====== Excerpted records

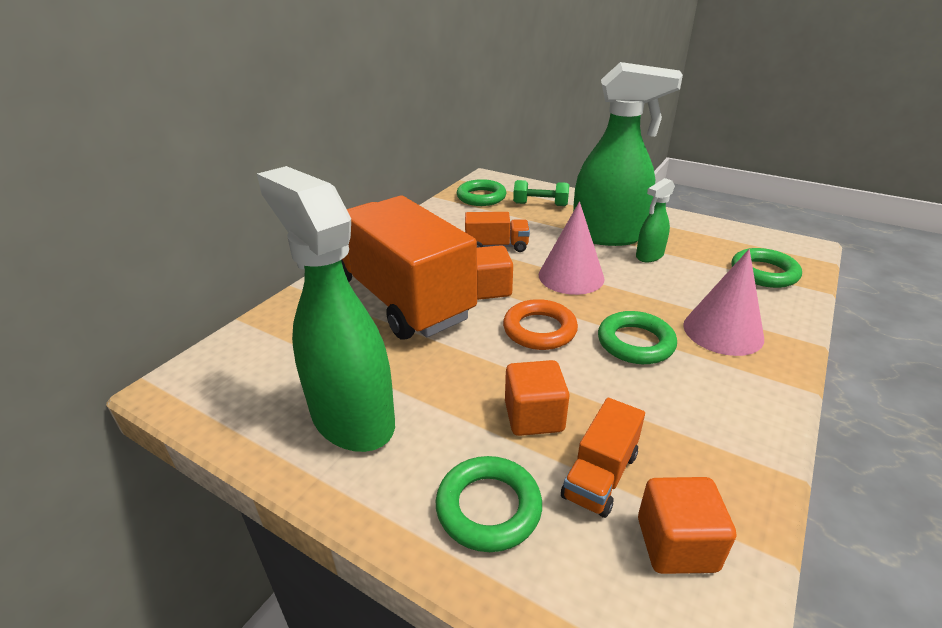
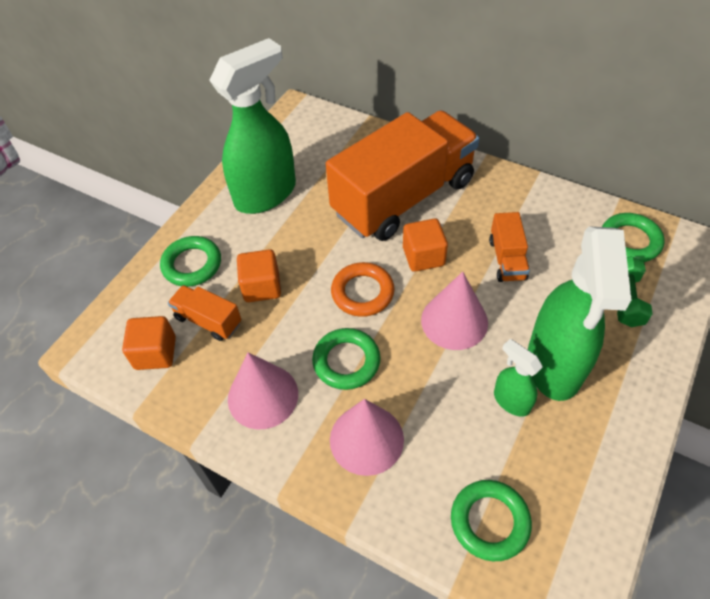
camera: 90 degrees right, 20 degrees up
none -> pink cone [228,352,298,429]

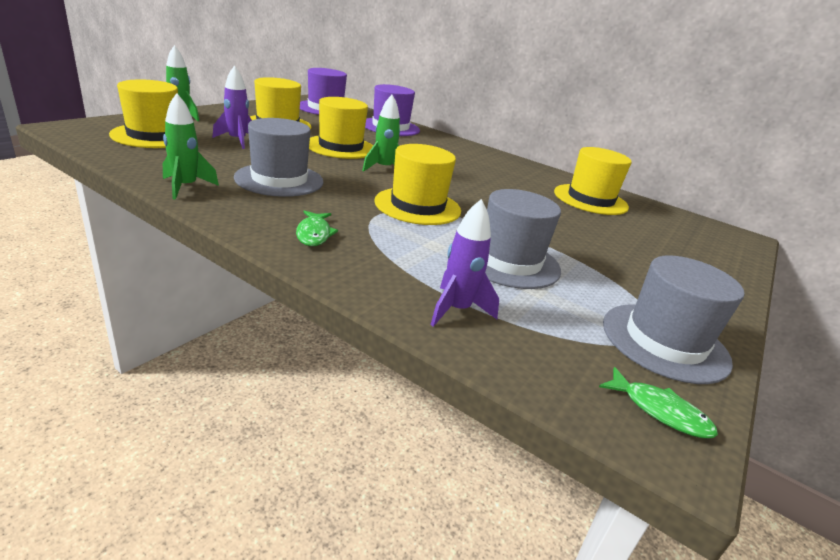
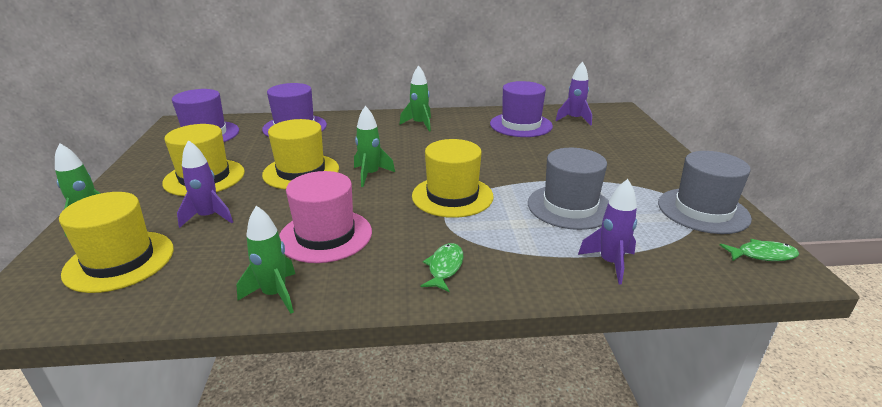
camera: 35 degrees left, 0 degrees up
grey hat [234,118,324,197] -> pink hat [279,171,372,263]
green fish [296,210,338,246] -> green fish turned 120 degrees counterclockwise [420,243,464,292]
yellow hat [554,147,632,215] -> purple hat [490,81,553,137]
none -> green rocket [400,65,431,131]
none -> purple rocket [555,62,592,125]

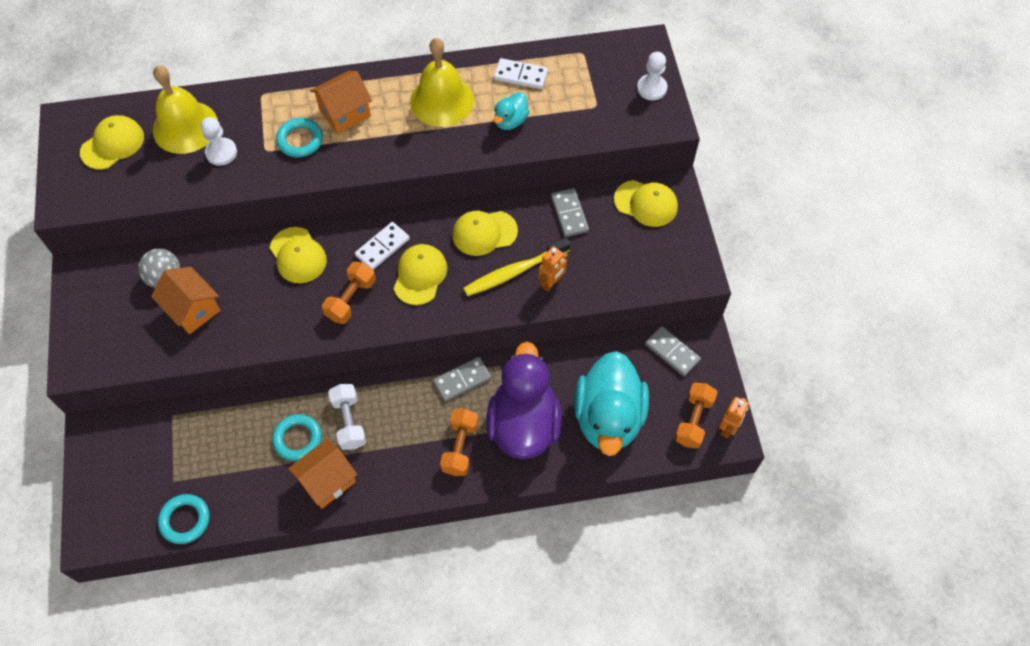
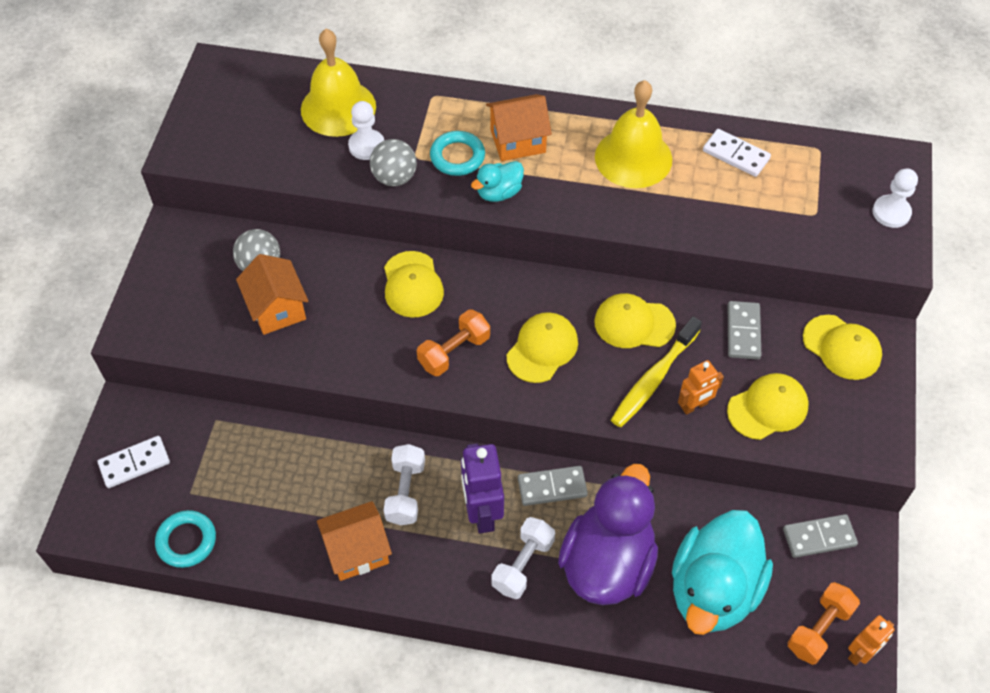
camera: 20 degrees right, 5 degrees down
yellow cap [80,115,144,170] -> yellow cap moved to [727,373,809,440]
turquoise ring [272,414,322,461] -> none
white domino [355,222,410,270] -> white domino moved to [98,436,170,488]
orange dumbbell [440,409,478,476] -> white dumbbell [491,517,555,599]
yellow toothbrush [463,238,570,296] -> yellow toothbrush turned 45 degrees counterclockwise [611,317,702,427]
turquoise duck [493,92,530,130] -> turquoise duck moved to [471,161,524,202]
grey domino [645,326,701,376] -> grey domino turned 75 degrees counterclockwise [783,514,858,558]
none -> grey ball [370,139,417,186]
none -> purple robot [461,443,504,533]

============

■ Aim of the task
Which lines of the records above contain the word "green"? Report each one in full.

■ Exercise solution
green fish [296,210,338,246] -> green fish turned 120 degrees counterclockwise [420,243,464,292]
none -> green rocket [400,65,431,131]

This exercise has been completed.